Would you copy only the lines below, from the one containing "purple plate J5:J6" through the very last one, leaving the pictures out?

[Scene difference descriptions]
----------------------------------------
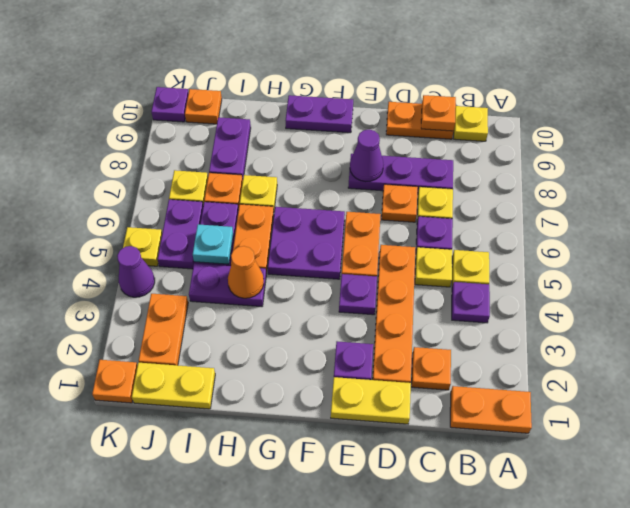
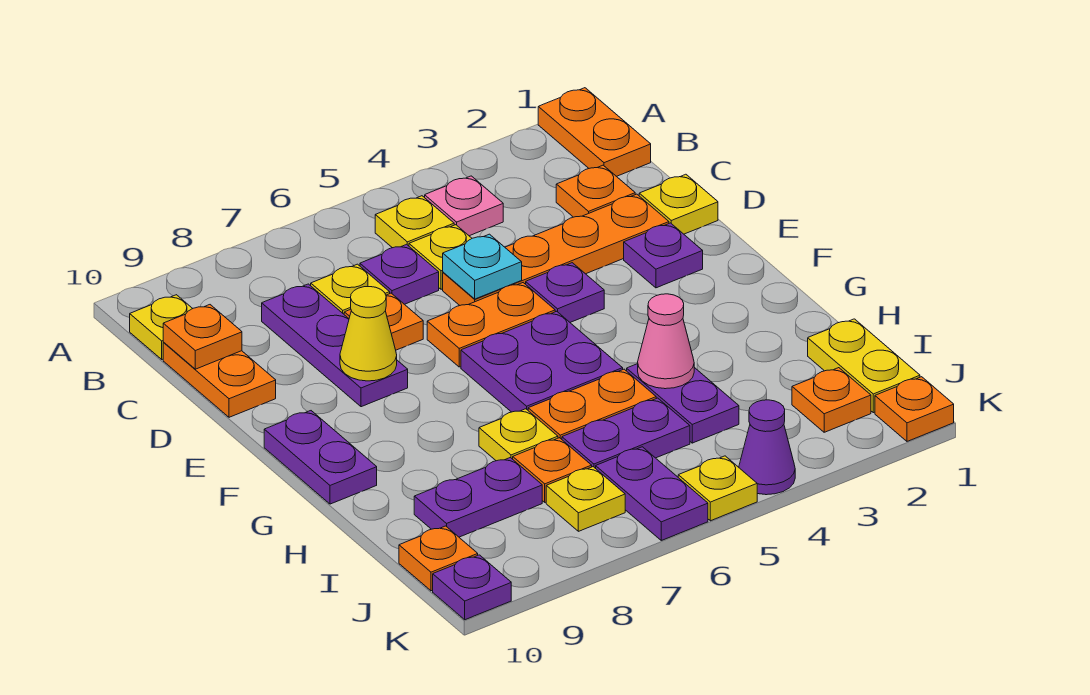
purple plate B4 level 1 -> pink plate B4 level 1
yellow plate D1:E1 level 1 -> yellow plate D1 level 1
purple cone E8 level 2 -> yellow cone E8 level 2
orange cone H4 level 2 -> pink cone H4 level 2
cyan plate I5 level 2 -> cyan plate D5 level 2
orange plate J2:J3 level 1 -> orange plate J2 level 1
purple plate J5:J6 level 1 -> purple plate J6:K6 level 1

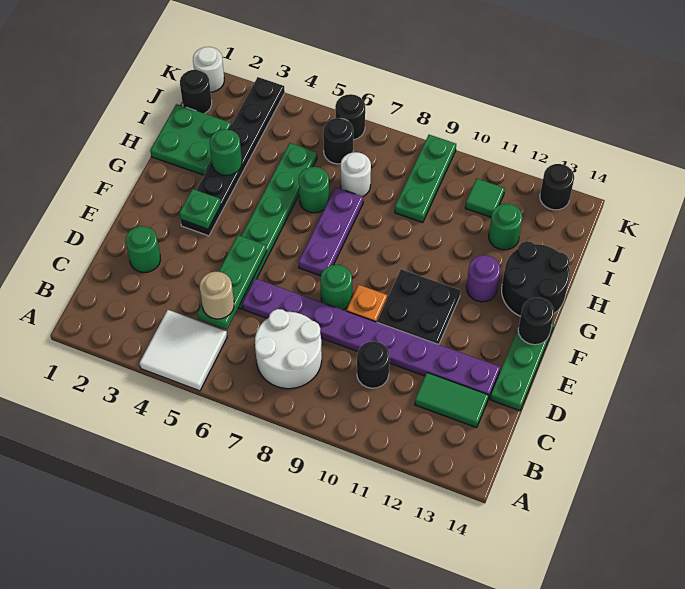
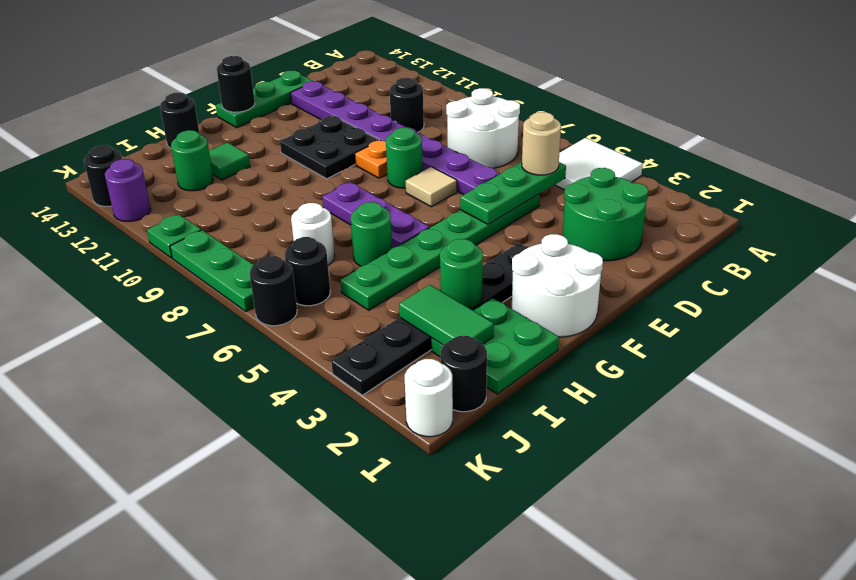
green tile C12:C13 level 1 -> green tile I2:I3 level 2
green round brick D2 level 1 -> green round brick C2:D3 level 1
none -> tan tile E7 level 1
none -> white round brick F1:G2 level 1
green plate F3 level 2 -> green plate K10 level 1
purple plate F7:H7 level 1 -> purple plate G6:G8 level 1
purple round brick G12 level 1 -> purple round brick K12 level 1
black round brick G13:H14 level 1 -> black round brick H14 level 1
green plate I9:K9 level 1 -> green plate K7:K9 level 1
green tile J11 level 1 -> green tile H12 level 1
----------------------------------------
▶ [Response to the task]
purple plate J5:J6 level 1 -> purple plate J6:K6 level 1

green tile C12:C13 level 1 -> green tile I2:I3 level 2
green round brick D2 level 1 -> green round brick C2:D3 level 1
none -> tan tile E7 level 1
none -> white round brick F1:G2 level 1
green plate F3 level 2 -> green plate K10 level 1
purple plate F7:H7 level 1 -> purple plate G6:G8 level 1
purple round brick G12 level 1 -> purple round brick K12 level 1
black round brick G13:H14 level 1 -> black round brick H14 level 1
green plate I9:K9 level 1 -> green plate K7:K9 level 1
green tile J11 level 1 -> green tile H12 level 1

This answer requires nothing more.